### Work task
Each entry is to be reproduced verbatim, and images are to be omitted.

### Data shown
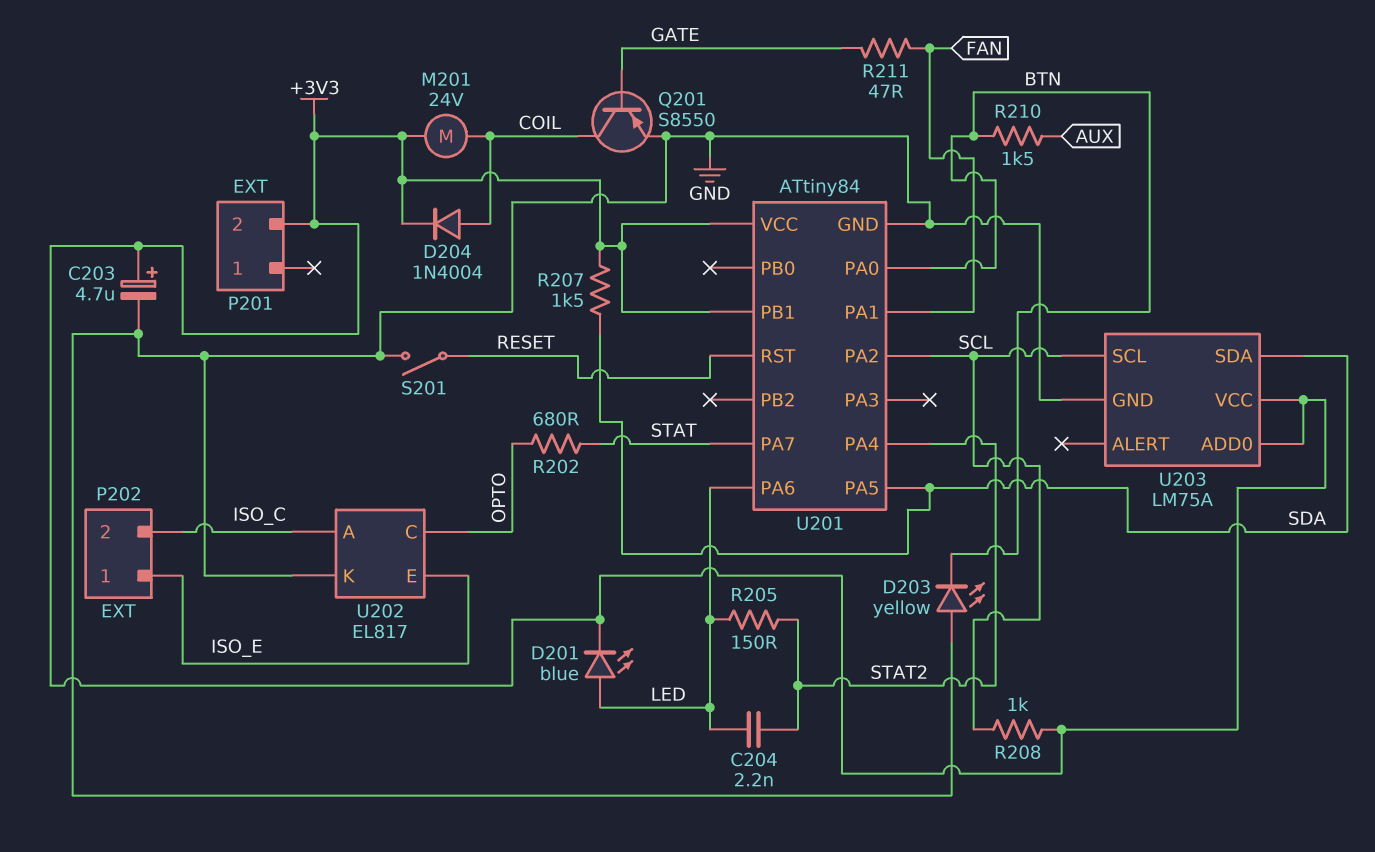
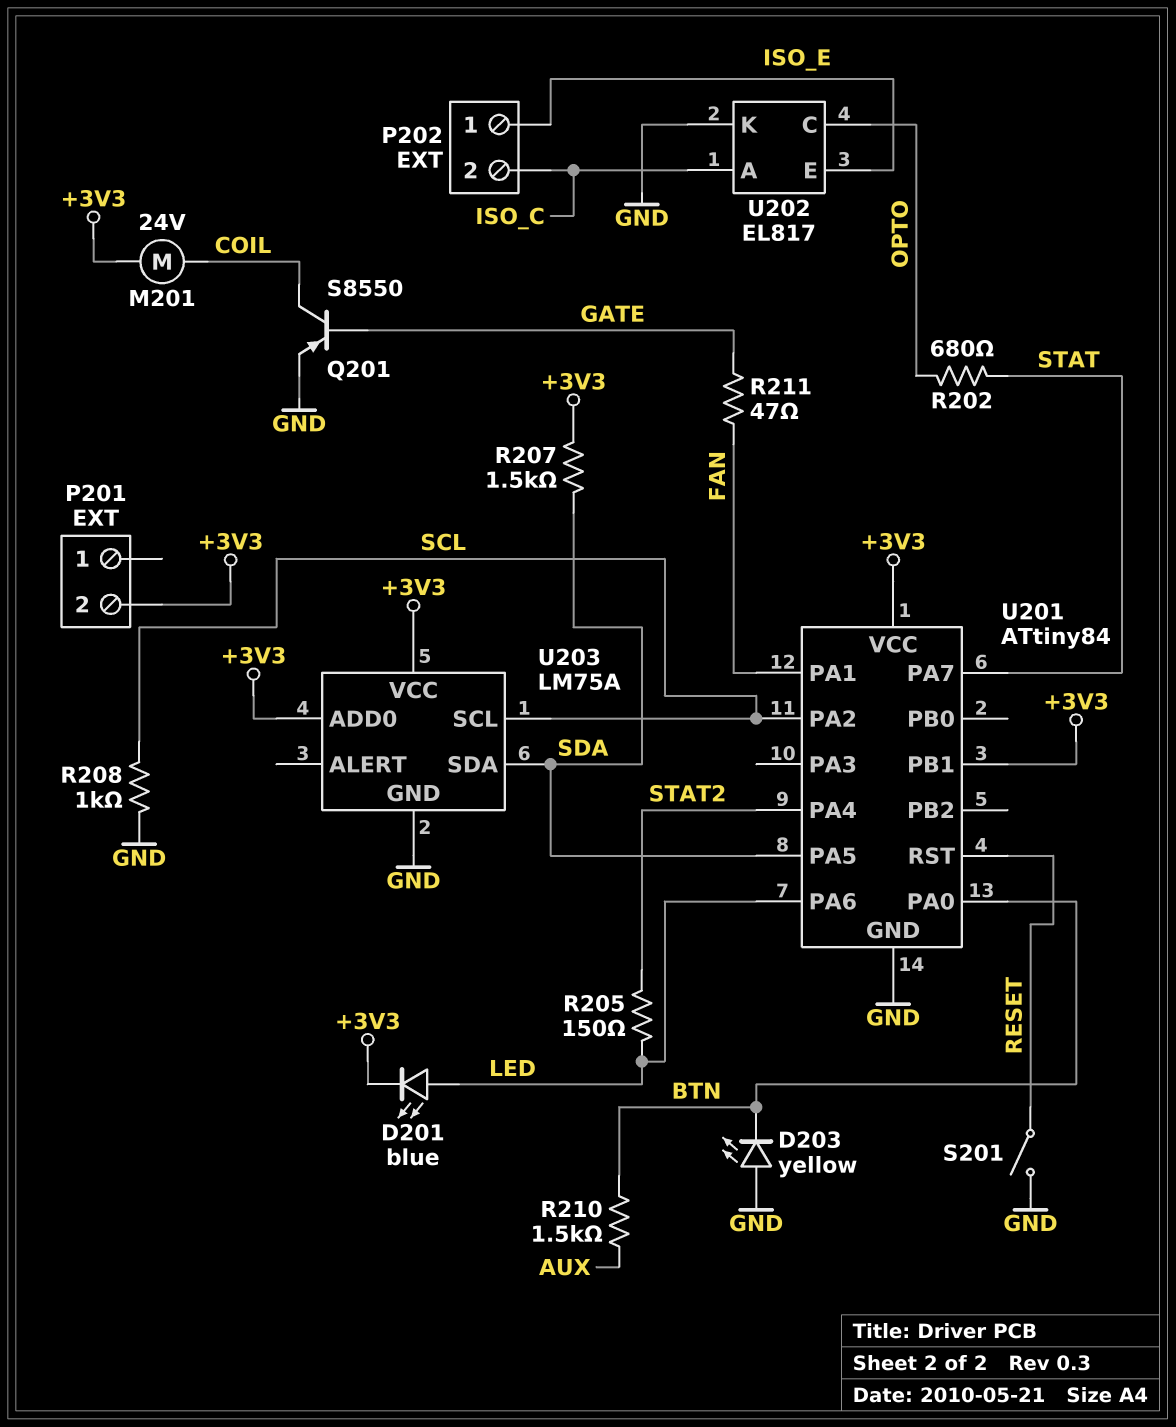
C203: 4.7uF (plus +3V3, minus GND) -> none
C204: 2.2nF (LED, STAT2) -> none
D204: diode 1N4004 (A COIL, K +3V3) -> none
R208: 1k (+3V3, SCL) -> 1k (GND, SCL)

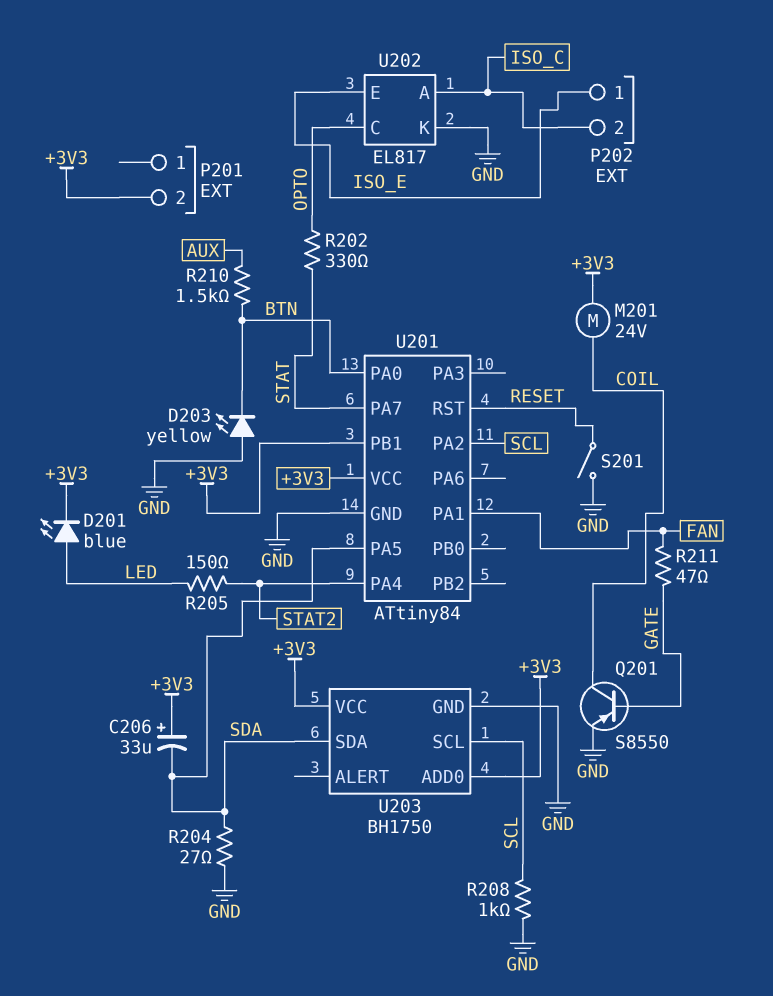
C206: none -> 33uF (plus +3V3, minus SDA)
R202: 680 (OPTO, STAT) -> 330 (OPTO, STAT)
R204: none -> 27 (GND, SDA)
R207: 1.5k (+3V3, SDA) -> none
U201 pin PA6: LED -> none
U203: LM75A -> BH1750

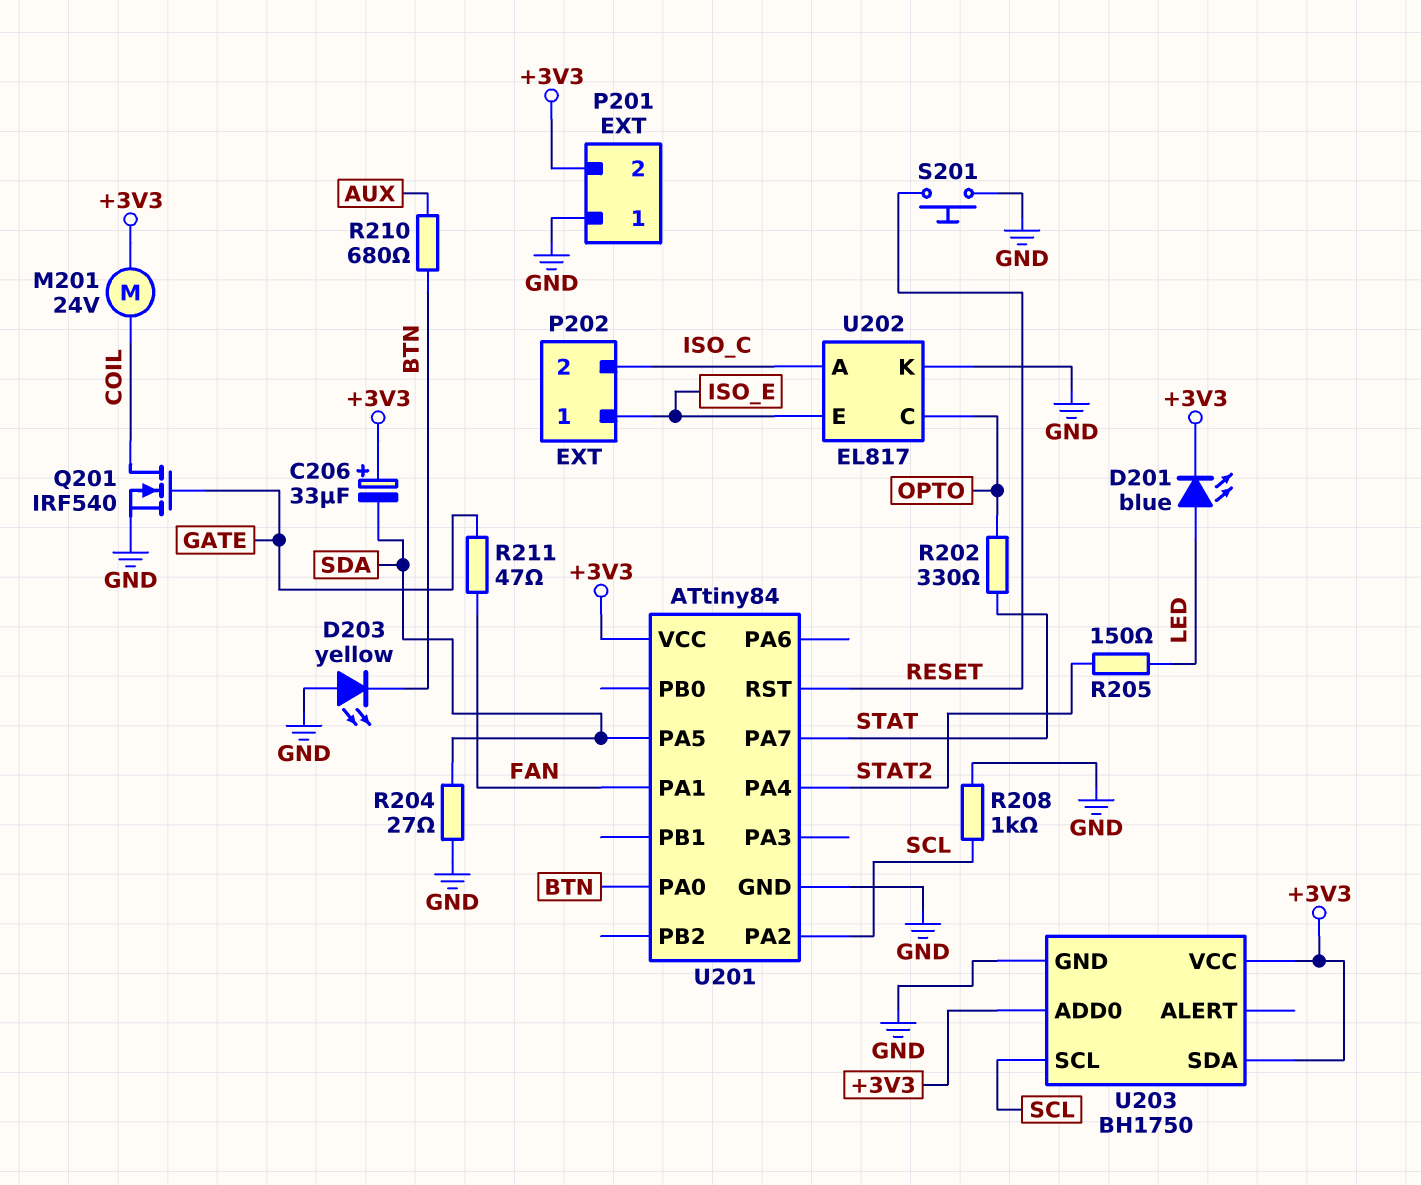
P201 pin 1: none -> GND
Q201: PNP S8550 (B GATE, C COIL, E GND) -> NMOS IRF540 (G GATE, D COIL, S GND)
R210: 1.5k (AUX, BTN) -> 680 (AUX, BTN)
S201: switch (GND, RESET) -> button (GND, RESET)
U201 pin PB1: +3V3 -> none
U203 pin SDA: SDA -> +3V3

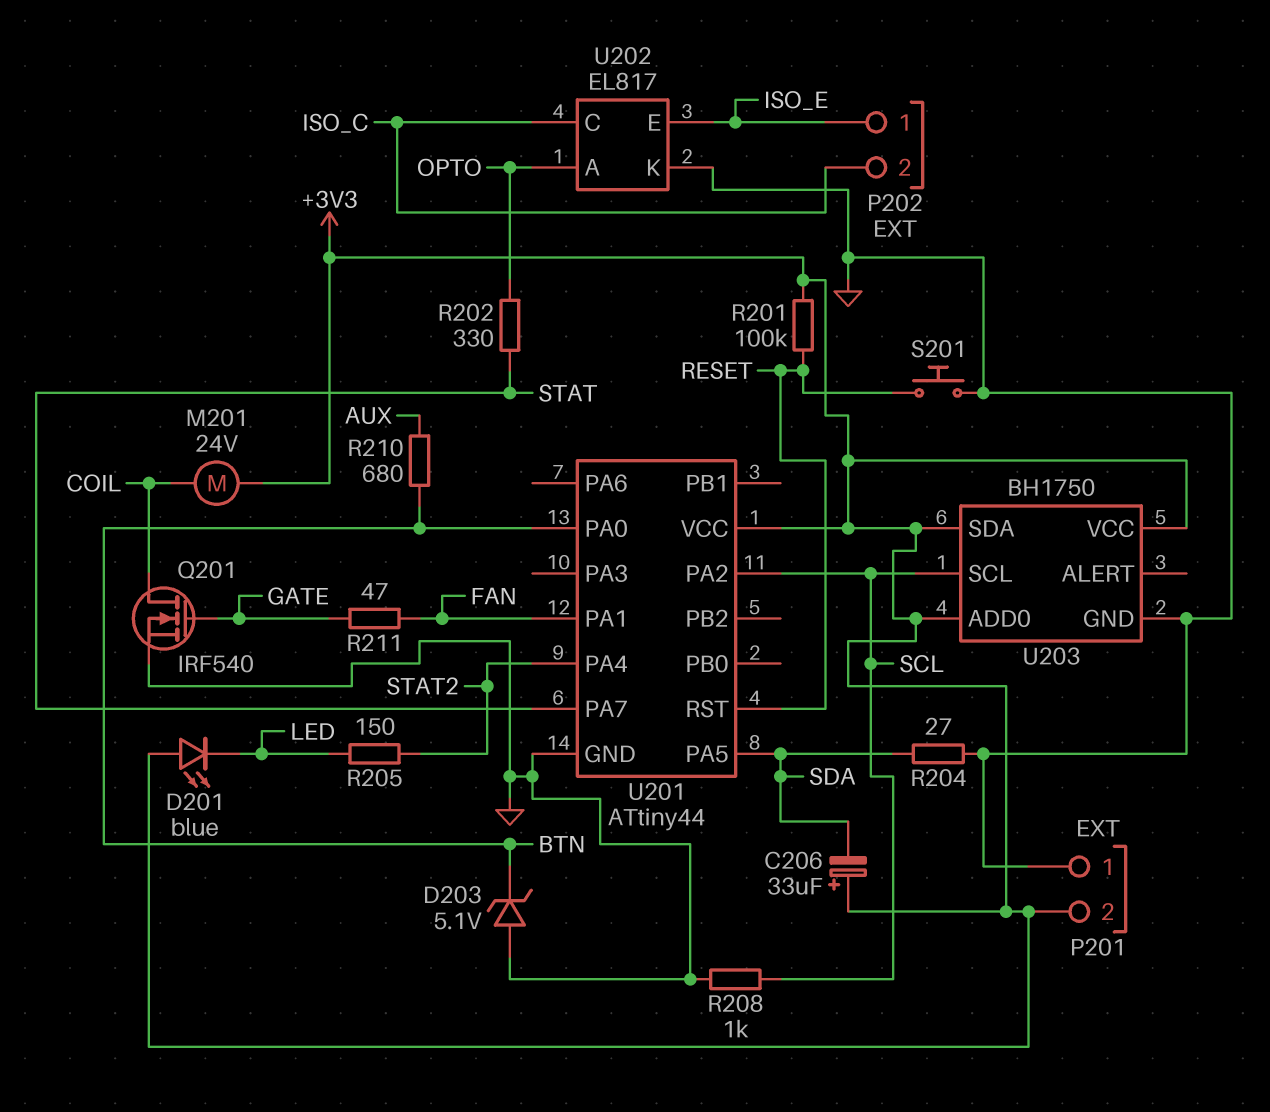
D201: LED blue (A LED, K +3V3) -> LED blue (A +3V3, K LED)
D203: LED yellow (A GND, K BTN) -> zener 5.1V (A GND, K BTN)
R201: none -> 100k (+3V3, RESET)
U201: ATtiny84 -> ATtiny44
U202 pin A: ISO_C -> OPTO
U202 pin C: OPTO -> ISO_C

### Result of the exercise
C203: 4.7uF (plus +3V3, minus GND) -> none
C204: 2.2nF (LED, STAT2) -> none
D204: diode 1N4004 (A COIL, K +3V3) -> none
R208: 1k (+3V3, SCL) -> 1k (GND, SCL)

C206: none -> 33uF (plus +3V3, minus SDA)
R202: 680 (OPTO, STAT) -> 330 (OPTO, STAT)
R204: none -> 27 (GND, SDA)
R207: 1.5k (+3V3, SDA) -> none
U201 pin PA6: LED -> none
U203: LM75A -> BH1750

P201 pin 1: none -> GND
Q201: PNP S8550 (B GATE, C COIL, E GND) -> NMOS IRF540 (G GATE, D COIL, S GND)
R210: 1.5k (AUX, BTN) -> 680 (AUX, BTN)
S201: switch (GND, RESET) -> button (GND, RESET)
U201 pin PB1: +3V3 -> none
U203 pin SDA: SDA -> +3V3

D201: LED blue (A LED, K +3V3) -> LED blue (A +3V3, K LED)
D203: LED yellow (A GND, K BTN) -> zener 5.1V (A GND, K BTN)
R201: none -> 100k (+3V3, RESET)
U201: ATtiny84 -> ATtiny44
U202 pin A: ISO_C -> OPTO
U202 pin C: OPTO -> ISO_C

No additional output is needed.